### EXERCISE
This calls for a verbatim copy of all the data, with no images carried over.

### INFORMATION PROVIDED
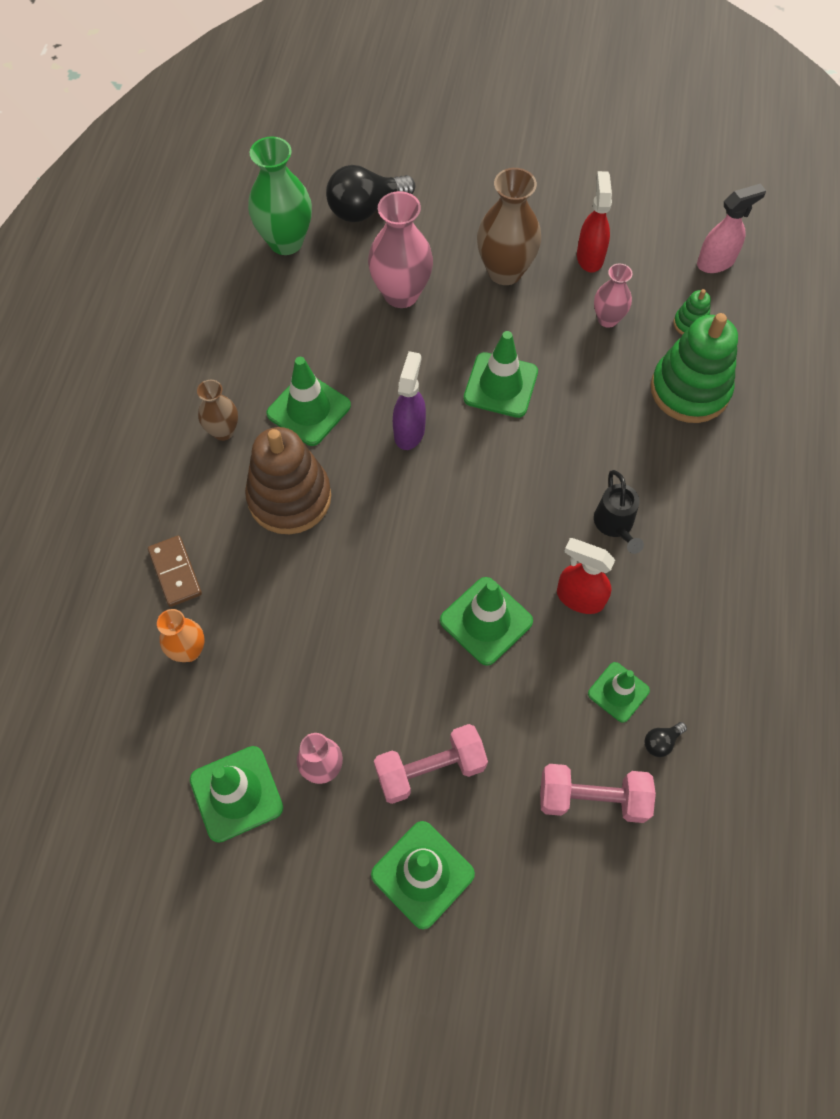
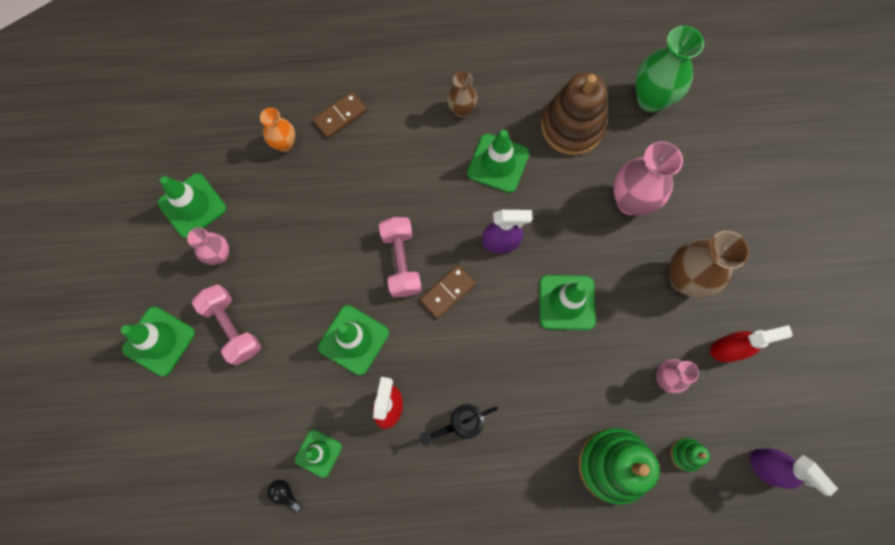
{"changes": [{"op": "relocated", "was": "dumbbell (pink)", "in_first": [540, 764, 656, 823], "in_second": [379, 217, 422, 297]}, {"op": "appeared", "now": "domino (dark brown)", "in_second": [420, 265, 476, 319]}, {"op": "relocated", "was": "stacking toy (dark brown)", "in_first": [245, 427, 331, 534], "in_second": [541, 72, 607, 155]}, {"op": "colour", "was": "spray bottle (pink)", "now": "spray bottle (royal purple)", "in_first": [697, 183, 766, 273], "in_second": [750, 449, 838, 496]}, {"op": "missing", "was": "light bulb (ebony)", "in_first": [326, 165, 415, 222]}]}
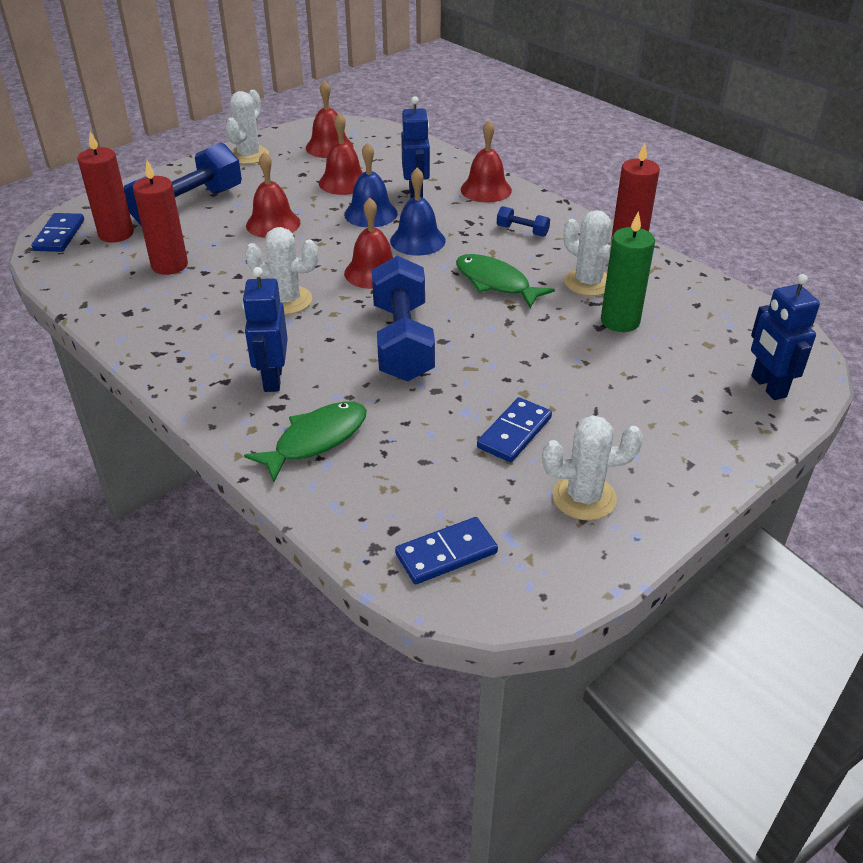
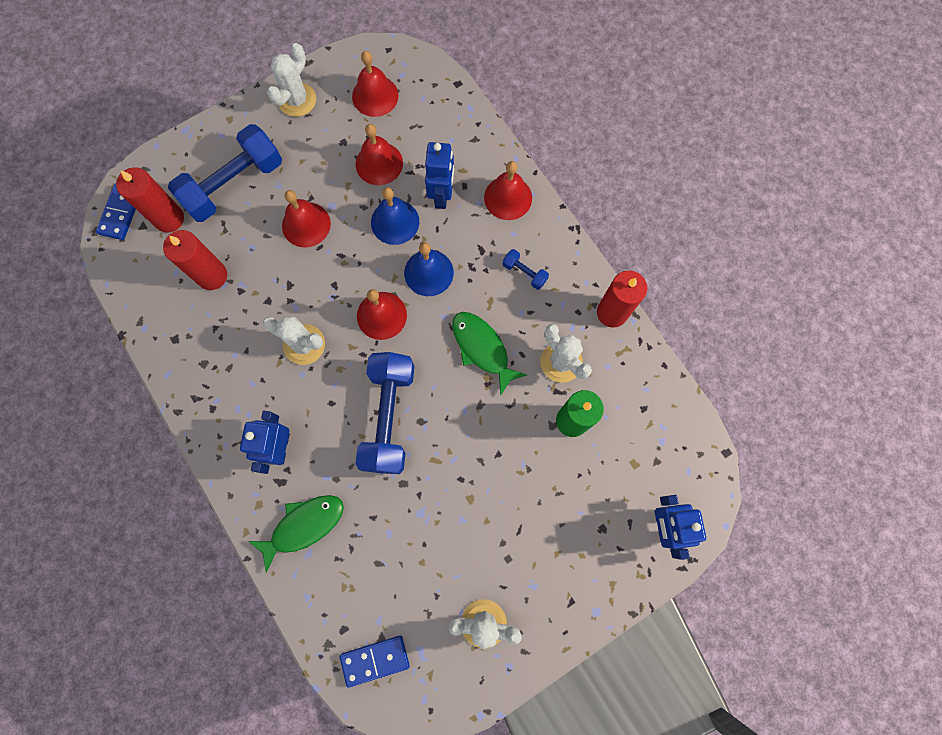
{"changes": [{"op": "missing", "was": "domino (blue)", "in_first": [477, 397, 552, 462]}]}
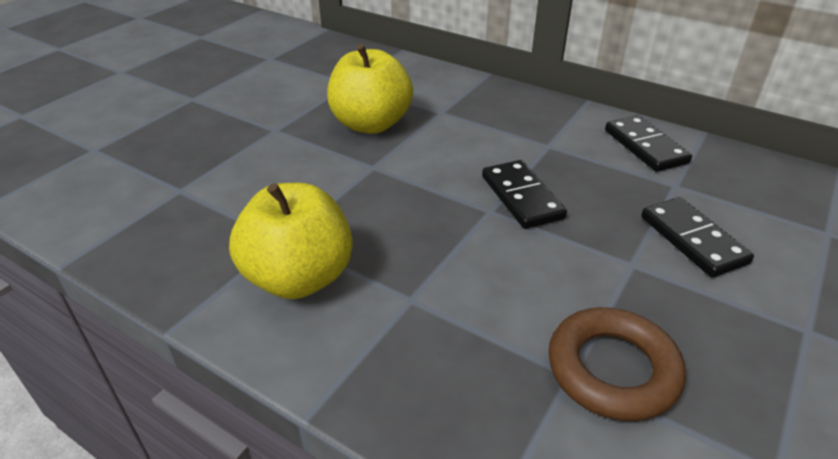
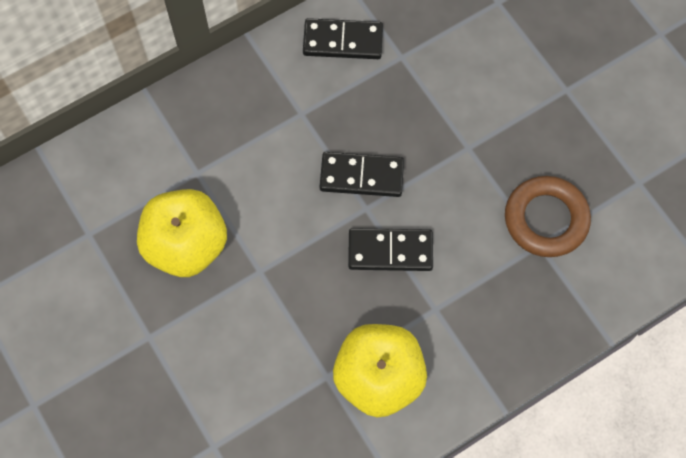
{"changes": [{"op": "relocated", "was": "domino (ebony)", "in_first": [641, 197, 754, 277], "in_second": [348, 228, 433, 271]}]}
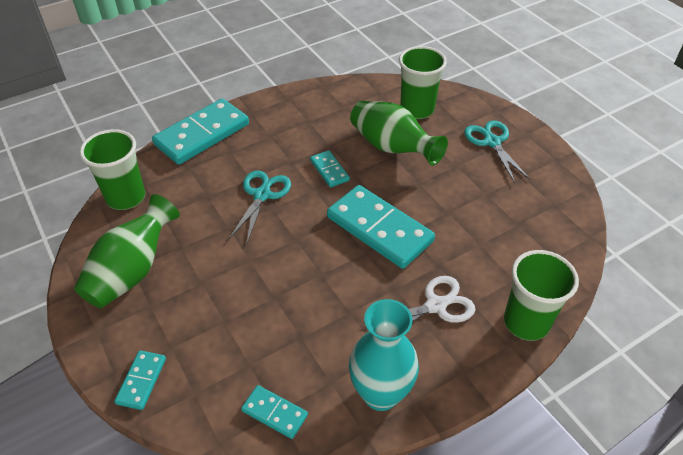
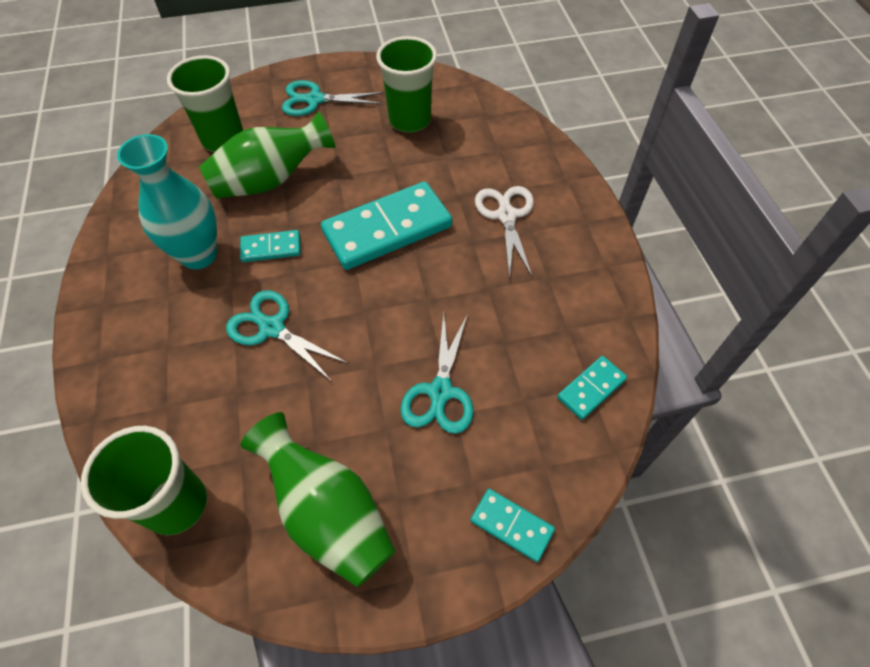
{"changes": [{"op": "relocated", "was": "flower vase (aqua)", "in_first": [349, 299, 419, 411], "in_second": [117, 134, 217, 269]}, {"op": "relocated", "was": "tumbler (green)", "in_first": [504, 250, 579, 341], "in_second": [376, 36, 437, 133]}, {"op": "appeared", "now": "scissors (aqua)", "in_second": [400, 313, 474, 434]}, {"op": "missing", "was": "domino (aqua)", "in_first": [152, 98, 249, 165]}]}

### TASK SOLUTION
{"changes": [{"op": "relocated", "was": "dumbbell (pink)", "in_first": [540, 764, 656, 823], "in_second": [379, 217, 422, 297]}, {"op": "appeared", "now": "domino (dark brown)", "in_second": [420, 265, 476, 319]}, {"op": "relocated", "was": "stacking toy (dark brown)", "in_first": [245, 427, 331, 534], "in_second": [541, 72, 607, 155]}, {"op": "colour", "was": "spray bottle (pink)", "now": "spray bottle (royal purple)", "in_first": [697, 183, 766, 273], "in_second": [750, 449, 838, 496]}, {"op": "missing", "was": "light bulb (ebony)", "in_first": [326, 165, 415, 222]}]}
{"changes": [{"op": "missing", "was": "domino (blue)", "in_first": [477, 397, 552, 462]}]}
{"changes": [{"op": "relocated", "was": "domino (ebony)", "in_first": [641, 197, 754, 277], "in_second": [348, 228, 433, 271]}]}
{"changes": [{"op": "relocated", "was": "flower vase (aqua)", "in_first": [349, 299, 419, 411], "in_second": [117, 134, 217, 269]}, {"op": "relocated", "was": "tumbler (green)", "in_first": [504, 250, 579, 341], "in_second": [376, 36, 437, 133]}, {"op": "appeared", "now": "scissors (aqua)", "in_second": [400, 313, 474, 434]}, {"op": "missing", "was": "domino (aqua)", "in_first": [152, 98, 249, 165]}]}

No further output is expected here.